What is being asked> Please take the listing lines starting at "Image resolution: width=853" and ending at "center [421, 381].", swap "car mirror" for "side mirror", and return only those lines with everything else unchanged.

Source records
──────

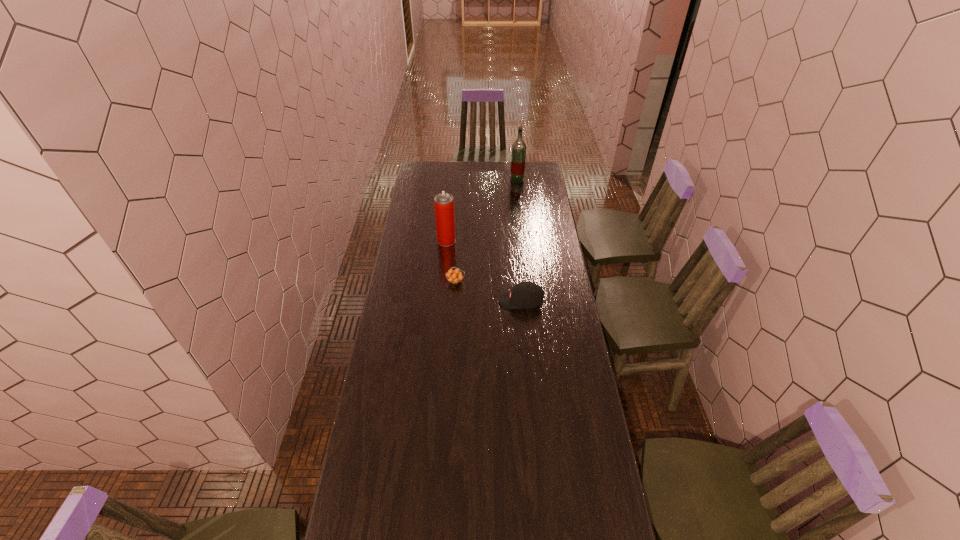
You are a GUI agent. You are given a task and a screenshot of the screen. Output one action in this format:
    pyautogui.click(x=<x>, y=<y>)
    Task: Click on the vacant space located with a logo on the front of the baseball cap
    The image size is (960, 540).
    Given the screenshot: What is the action you would take?
    pyautogui.click(x=454, y=301)

This screenshot has height=540, width=960. In order to click on vacant area situated 0.190m with a logo on the front of the baseball cap in this screenshot , I will do `click(458, 301)`.

This screenshot has width=960, height=540. What are the coordinates of `vacant space located 0.110m on the left of the shortest object` in the screenshot? It's located at (423, 282).

Find the location of a particular element. object that is at the far edge is located at coordinates (519, 147).

The image size is (960, 540). I want to click on liquor located at the right edge, so (x=519, y=147).

Find the location of a particular element. This screenshot has height=540, width=960. baseball cap present at the right edge is located at coordinates (525, 295).

Identify the location of object located at the far right corner. (519, 147).

In the image, there is a desktop. Where is `free space at the far edge`? free space at the far edge is located at coordinates (472, 171).

Image resolution: width=960 pixels, height=540 pixels. In the image, there is a desktop. What are the coordinates of `vacant space at the left edge` in the screenshot? It's located at (408, 241).

In the image, there is a desktop. Where is `vacant space at the right edge`? This screenshot has width=960, height=540. vacant space at the right edge is located at coordinates (590, 408).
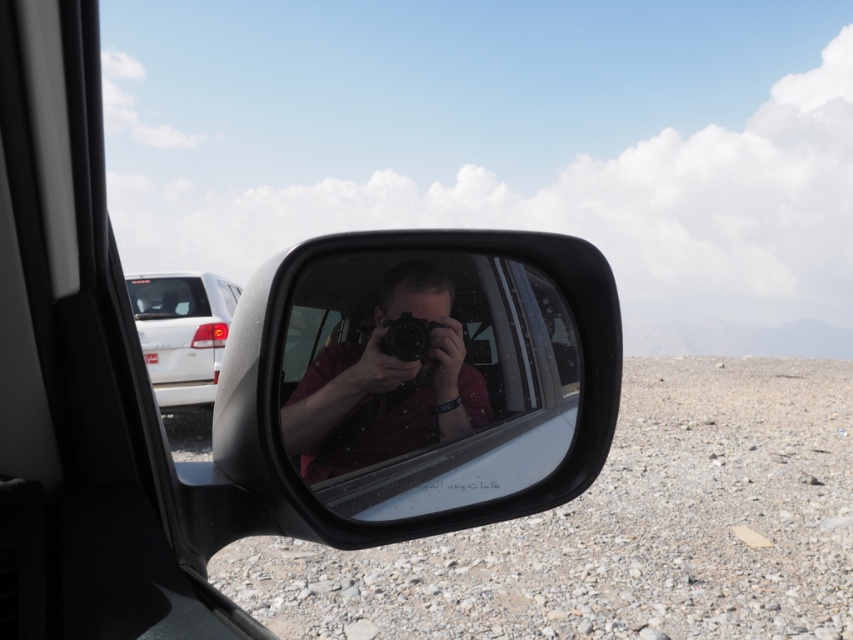
Who is positioned more to the right, black plastic car mirror at center or black plastic camera at center?

Positioned to the right is black plastic car mirror at center.

Does black plastic car mirror at center lie behind black plastic camera at center?

No, black plastic car mirror at center is closer to the viewer.

Image resolution: width=853 pixels, height=640 pixels. What do you see at coordinates (421, 381) in the screenshot?
I see `black plastic car mirror at center` at bounding box center [421, 381].

The image size is (853, 640). In order to click on black plastic car mirror at center in this screenshot , I will do pyautogui.click(x=421, y=381).

Which is behind, point (428, 381) or point (141, 292)?

Positioned behind is point (141, 292).

Does matte black camera at center have a smaller size compared to clear glass car window at upper left?

Indeed, matte black camera at center has a smaller size compared to clear glass car window at upper left.

Does point (317, 387) come farther from viewer compared to point (175, 300)?

No.

The image size is (853, 640). What are the coordinates of `matte black camera at center` in the screenshot? It's located at (386, 385).

How far apart are white glossy sedan at upper left and clear glass car window at upper left?

8.64 inches

Between point (158, 394) and point (144, 288), which one is positioned behind?

The point (144, 288) is more distant.

Which is behind, point (225, 288) or point (138, 304)?

The point (225, 288) is more distant.

The width and height of the screenshot is (853, 640). Find the location of `white glossy sedan at upper left`. white glossy sedan at upper left is located at coordinates (183, 332).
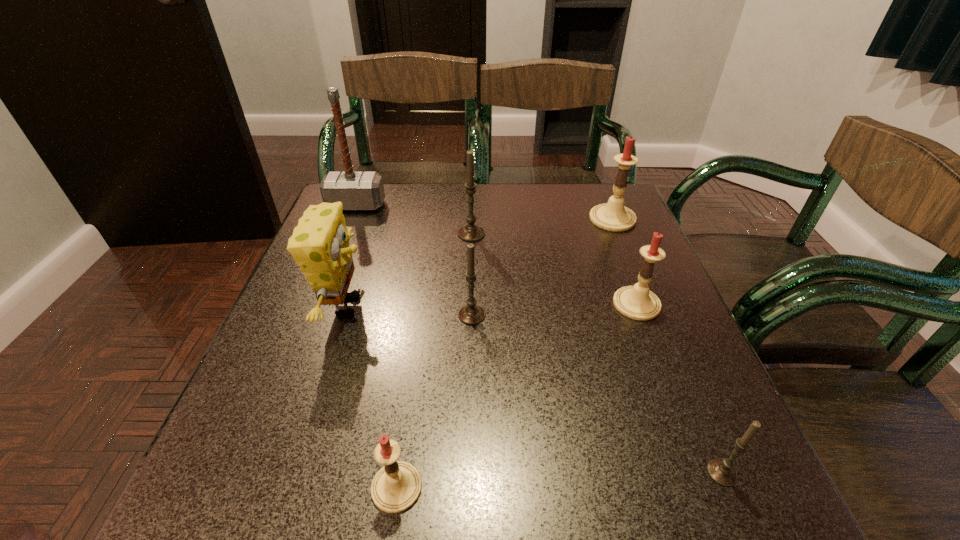
You are a GUI agent. You are given a task and a screenshot of the screen. Output one action in this format:
    pyautogui.click(x=<x>, y=<y>)
    Task: Click on the vacant space that satisfies the following two spatial constraints: 1. on the striking surface of the second farthest gray candle; 2. on the right side of the tallest object
    The image size is (960, 540).
    Given the screenshot: What is the action you would take?
    pyautogui.click(x=313, y=315)

This screenshot has height=540, width=960. I want to click on vacant space that satisfies the following two spatial constraints: 1. on the striking surface of the smallest red candle; 2. on the left side of the brown hammer, so click(x=245, y=488).

This screenshot has width=960, height=540. I want to click on free region that satisfies the following two spatial constraints: 1. on the back side of the smallest red candle; 2. on the face of the yellow sponge, so click(422, 307).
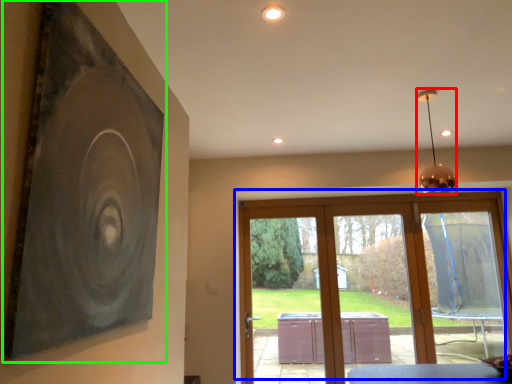
Question: Which object is positioned closest to lamp (highlighted by a red box)? Select from window (highlighted by a blue box) and picture frame (highlighted by a green box).

Choices:
 (A) window
 (B) picture frame

Answer: (B)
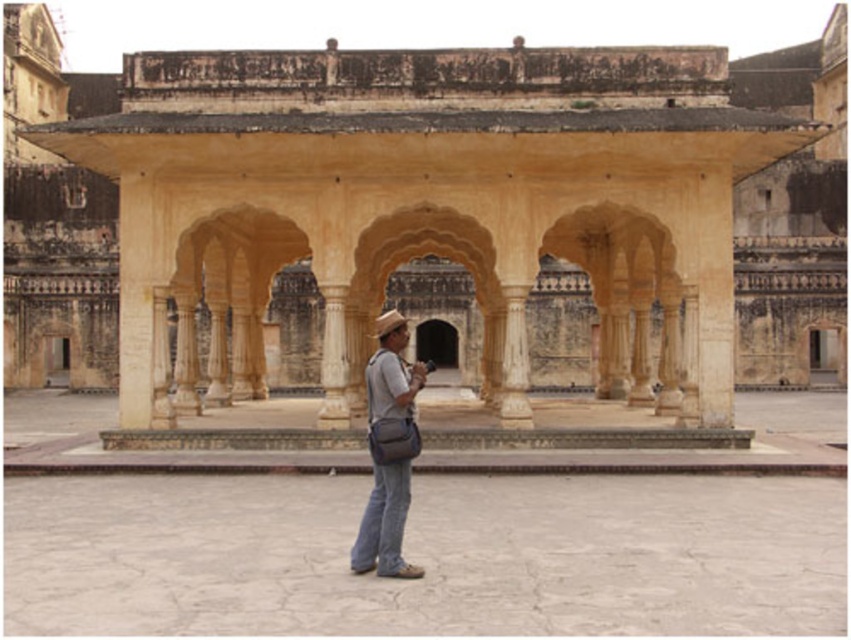
Question: In this image, where is denim jeans at center located relative to denim at center?

Choices:
 (A) below
 (B) above

Answer: (B)

Question: Is beige stone palace at center positioned behind denim at center?

Choices:
 (A) no
 (B) yes

Answer: (B)

Question: Which point is closer to the camera taking this photo?

Choices:
 (A) (401, 573)
 (B) (397, 417)
 (C) (103, 148)

Answer: (A)

Question: Which is farther from the beige stone palace at center?

Choices:
 (A) denim at center
 (B) denim jeans at center

Answer: (A)

Question: Can you confirm if denim jeans at center is positioned to the right of denim at center?

Choices:
 (A) yes
 (B) no

Answer: (B)

Question: Which of the following is the farthest from the observer?

Choices:
 (A) denim jeans at center
 (B) denim at center

Answer: (B)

──────

Correct response>
Image resolution: width=853 pixels, height=640 pixels. What do you see at coordinates (421, 381) in the screenshot?
I see `black plastic side mirror at center` at bounding box center [421, 381].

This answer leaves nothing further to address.